▸ **EXERCISE GOAL**:
Find the line containing "(367, 252) = (489, 248): yellow". Reproduce it and every line after it up to the end of the records, exactly as written.

▸ **GIVEN RECORDS**:

|---|

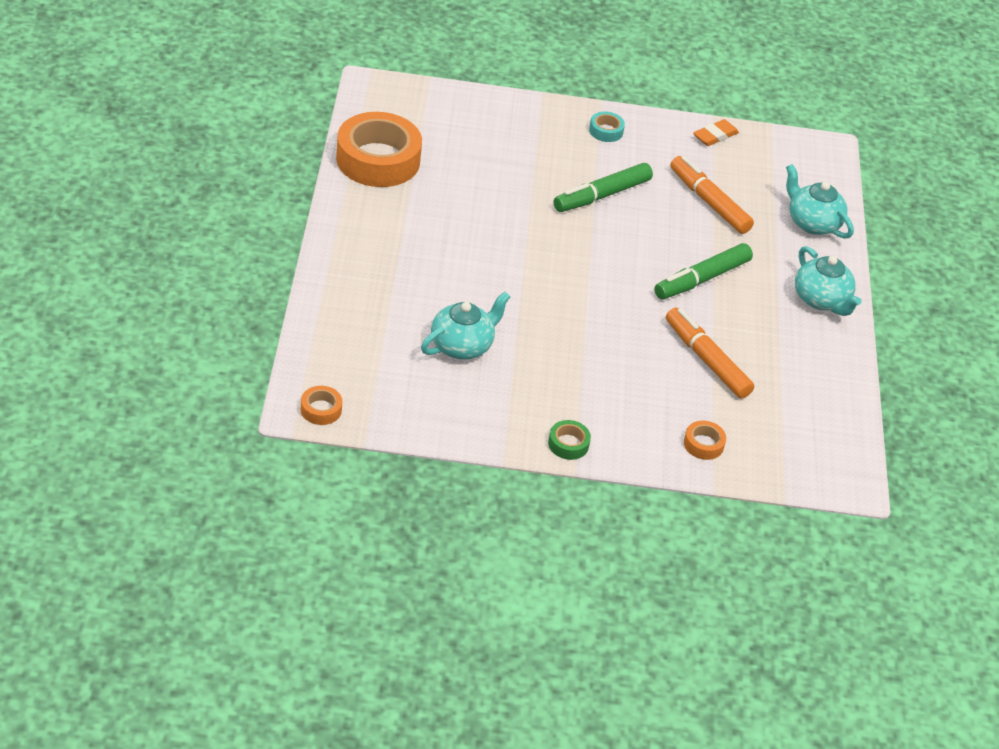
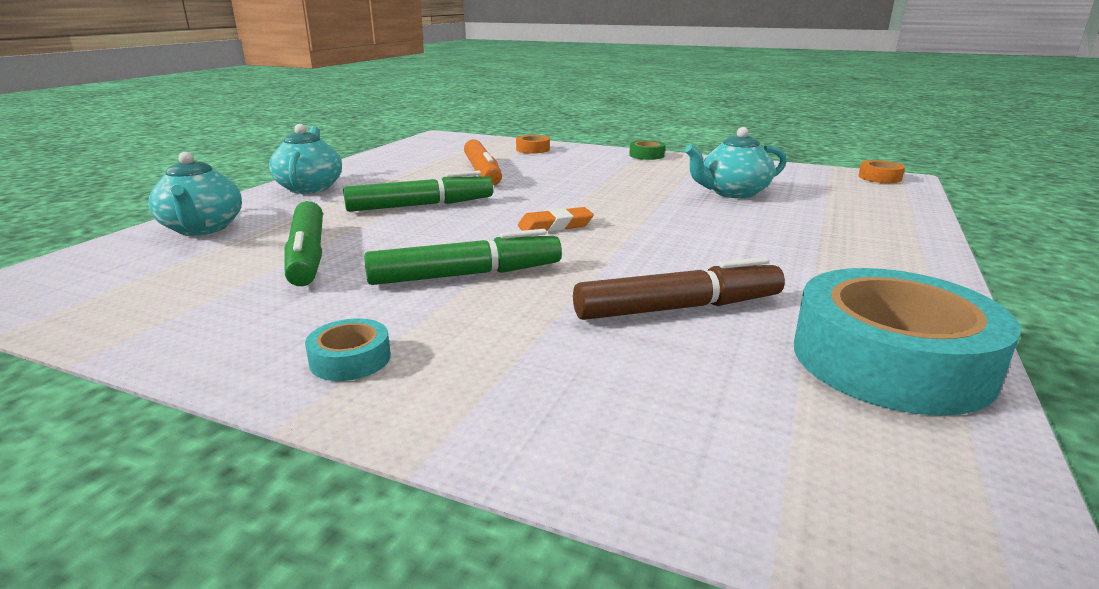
camera: 155 degrees left, 20 degrees down
(378, 159) = (890, 360): orange tape -> turquoise tape
(477, 182) = (678, 308): none -> brown marker
(709, 202) = (307, 255): orange marker -> green marker
(715, 136) = (142, 328): orange eraser -> orange eraser (555, 226)

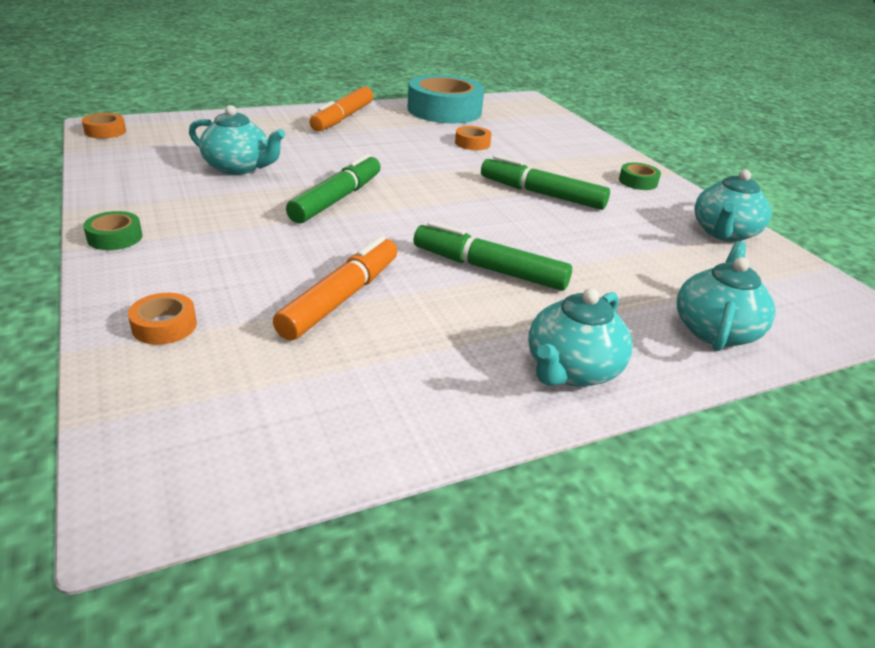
camera: 140 degrees left, 10 degrees up
(174, 321) = (724, 233): none -> turquoise teapot
(307, 255) = (629, 250): green marker -> green marker (337, 199)
(350, 359) = (638, 182): turquoise tape -> green tape
(555, 226) = (428, 200): orange eraser -> none
(678, 308) = (472, 143): brown marker -> orange tape
(877, 266) = (343, 118): none -> orange marker

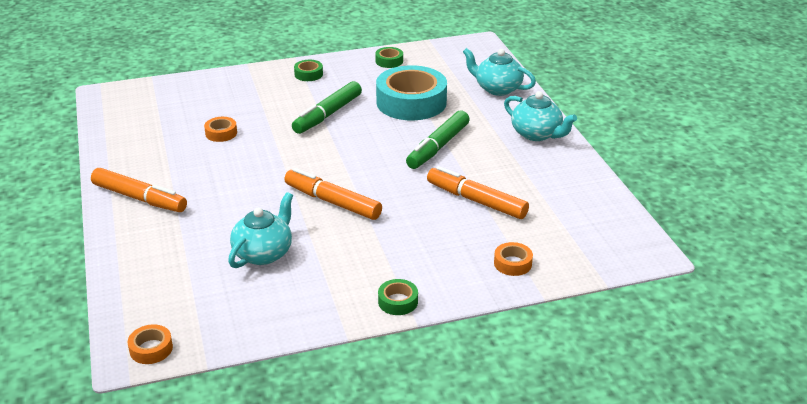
camera: 80 degrees left, 0 degrees up
(337, 199) = (332, 202): green marker -> orange marker
(444, 110) = (129, 140): turquoise tape -> turquoise tape (411, 102)
(724, 233) = (389, 61): turquoise teapot -> green tape

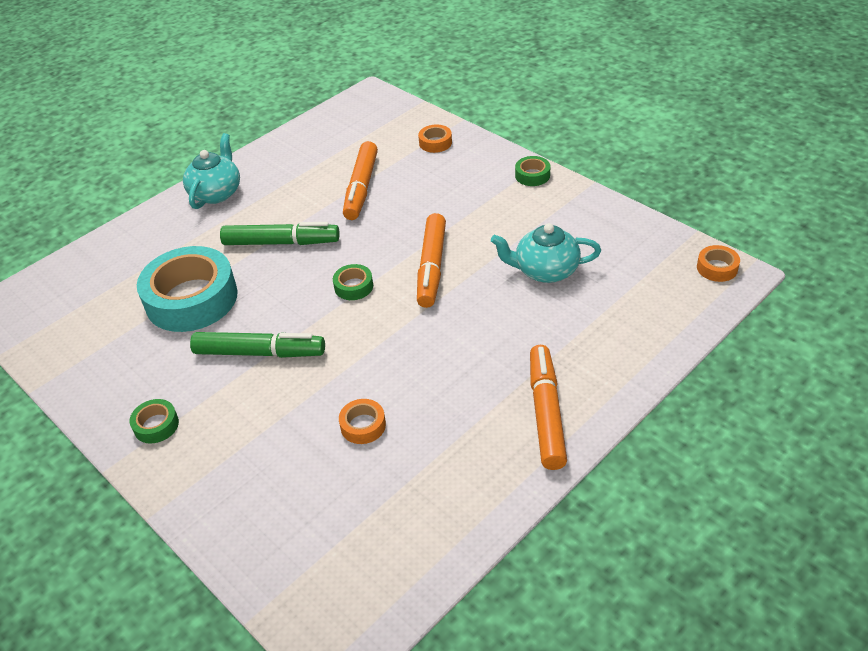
camera: 115 degrees left, 10 degrees up
(389, 61) = (83, 364): green tape -> green tape (353, 286)
(497, 89) = (125, 249): turquoise teapot -> none

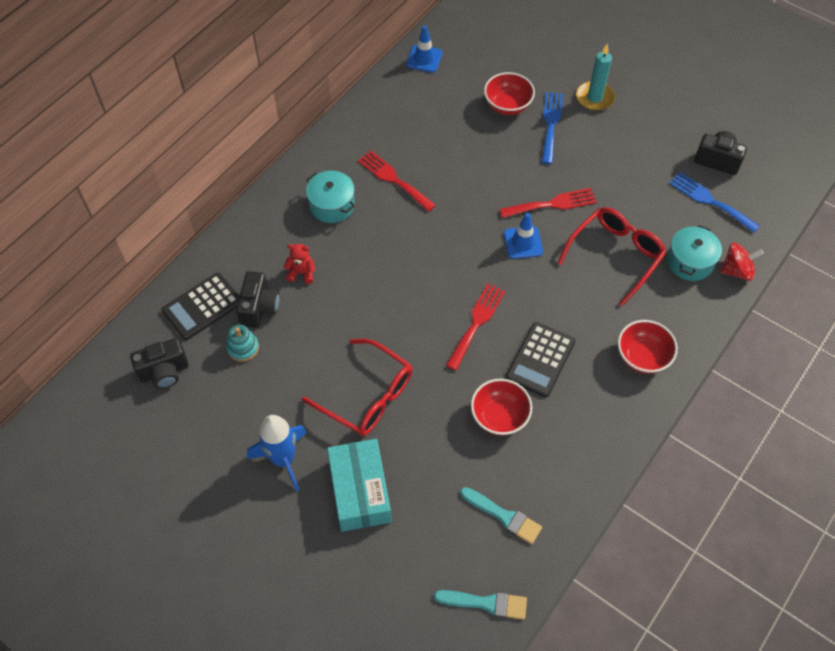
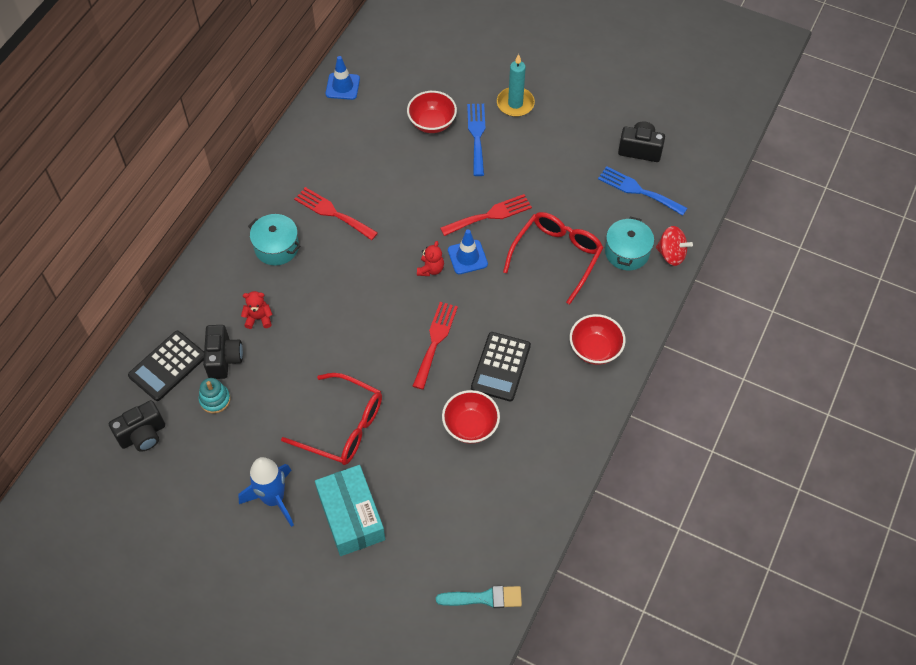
camera: 10 degrees left, 0 degrees up
(483, 249) = (430, 269): none -> red teddy bear
(503, 516) = (488, 517): turquoise brush -> none
(736, 270) = (671, 254): red spinning top -> red spinning top turned 45 degrees clockwise

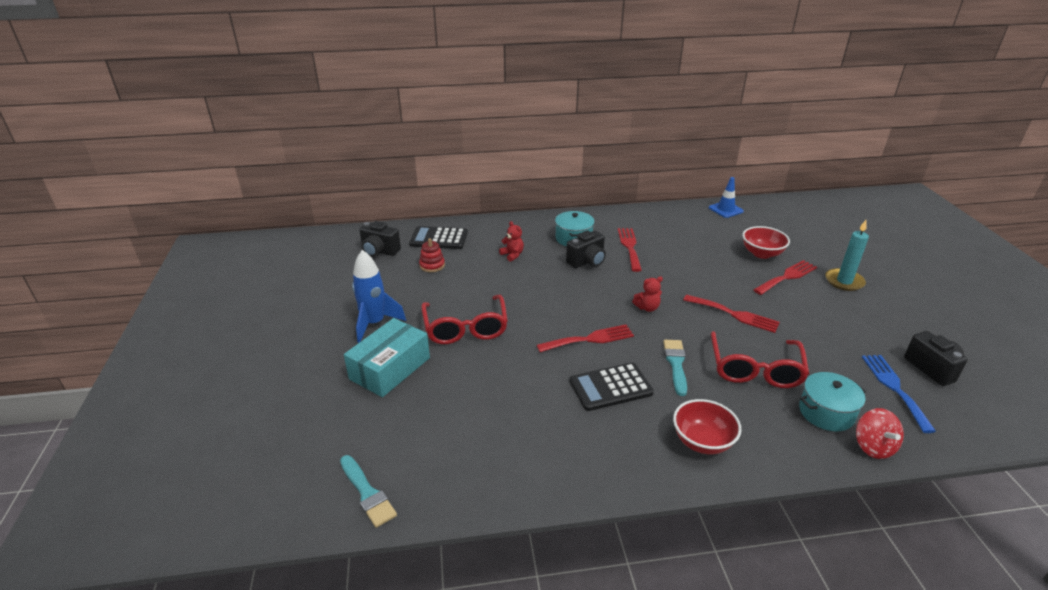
camera: 55 degrees right, 25 degrees down
(215, 399) = (432, 265): turquoise stacking toy -> red stacking toy
(224, 359) = (466, 255): black camera -> black camera (587, 261)
(467, 257) = (683, 320): blue traffic cone -> none
(470, 426) = (535, 396): red bowl -> none
(477, 136) = (787, 277): blue fork -> red fork
(511, 303) = (676, 364): none -> turquoise brush
(556, 256) = (755, 369): red glasses -> red glasses turned 105 degrees clockwise

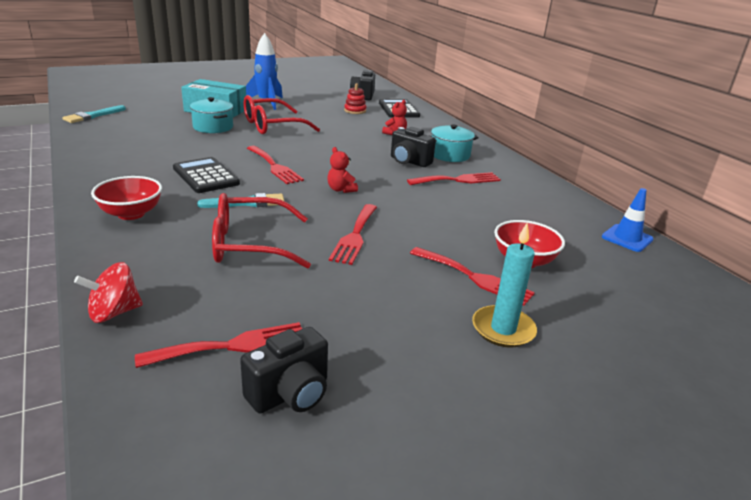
camera: 70 degrees right, 5 degrees down
(826, 412) = (176, 285): turquoise pot -> turquoise pot (213, 127)
(894, 388) = (232, 346): blue fork -> red fork

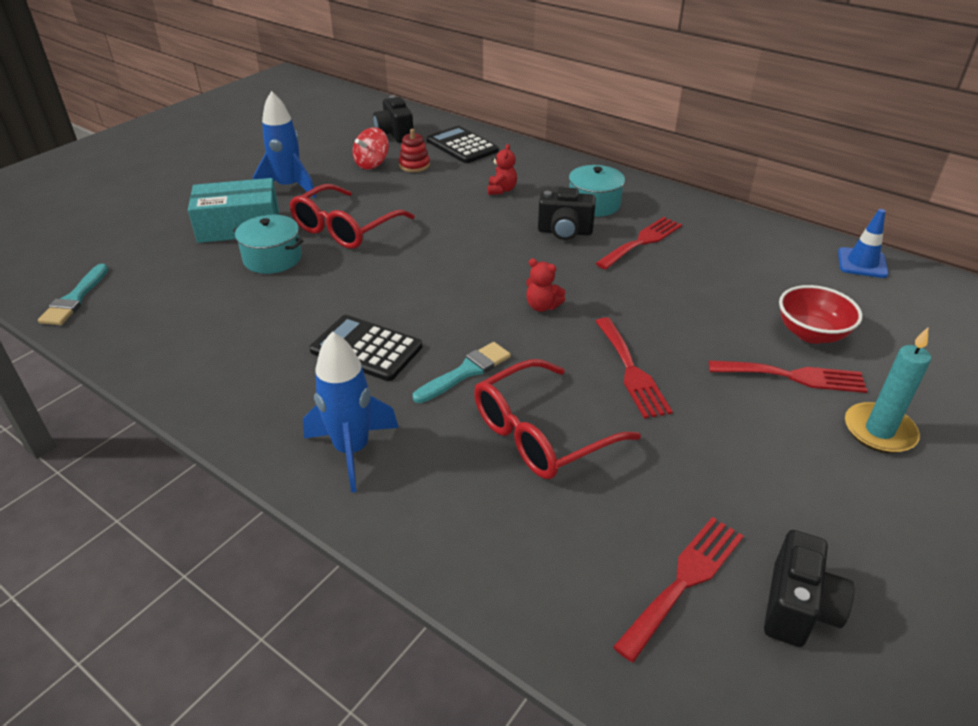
camera: 25 degrees left, 10 degrees up
(114, 312) = (517, 604): red spinning top -> red spinning top (372, 164)
(131, 214) = (352, 450): red bowl -> blue rocket
(274, 166) = (428, 299): red fork -> none

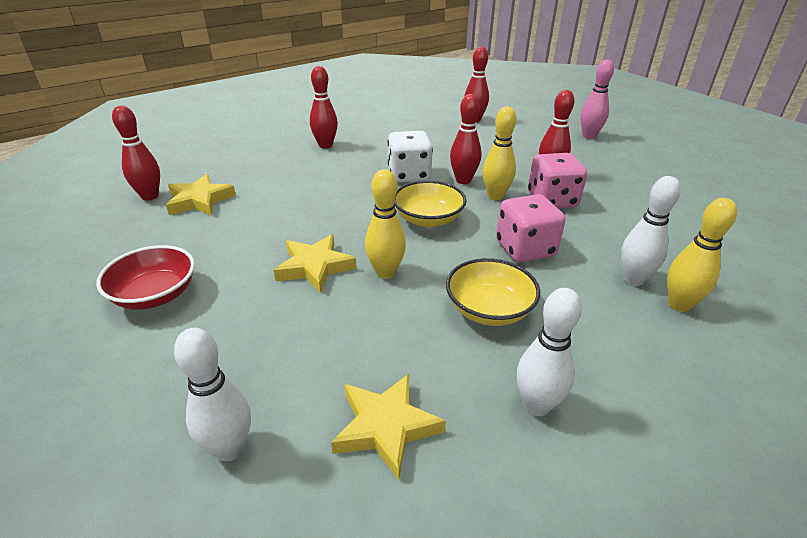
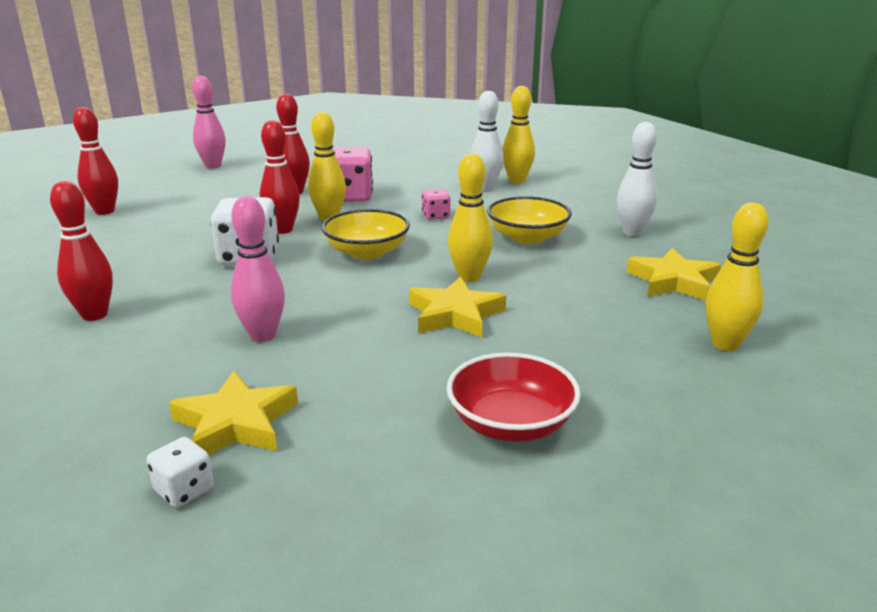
camera: 85 degrees left, 10 degrees down
(150, 196) = (184, 490): red bowling pin -> white dice
(230, 448) = (725, 344): white bowling pin -> yellow bowling pin
(293, 195) = (263, 335): none -> pink bowling pin
(525, 249) = (436, 216): pink dice -> pink dice, size x0.51

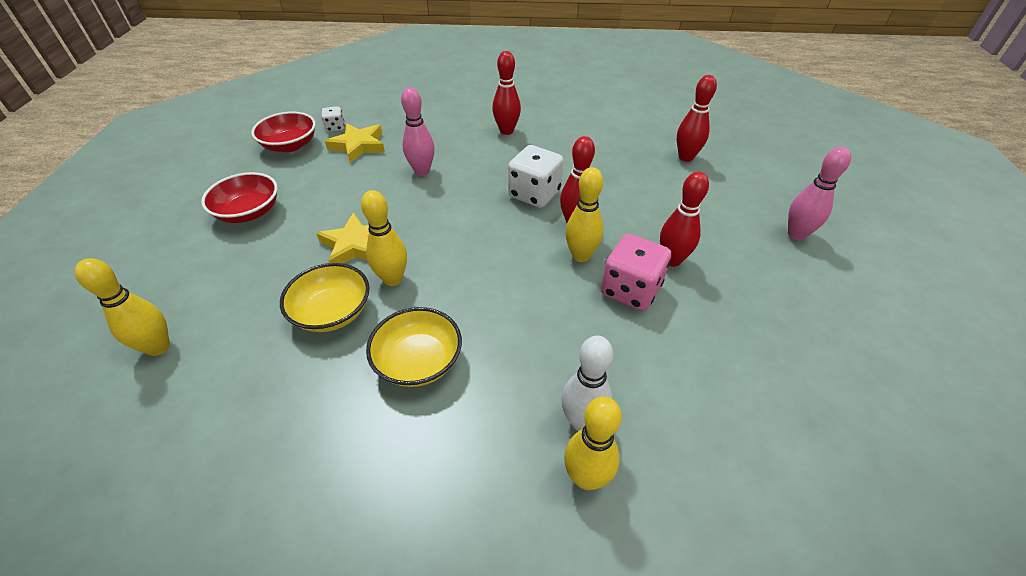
camera: 125 degrees right, 20 degrees up
(299, 509) = (290, 145): none -> red bowl
(367, 252) = (489, 248): yellow bowl -> yellow bowl (332, 312)
(436, 216) = (528, 325): pink dice -> none
(632, 232) = (338, 463): white bowling pin -> none
(673, 281) = (238, 399): yellow star -> none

|---|

▸ **TASK RESULT**:
(367, 252) = (489, 248): yellow bowl -> yellow bowl (332, 312)
(436, 216) = (528, 325): pink dice -> none
(632, 232) = (338, 463): white bowling pin -> none
(673, 281) = (238, 399): yellow star -> none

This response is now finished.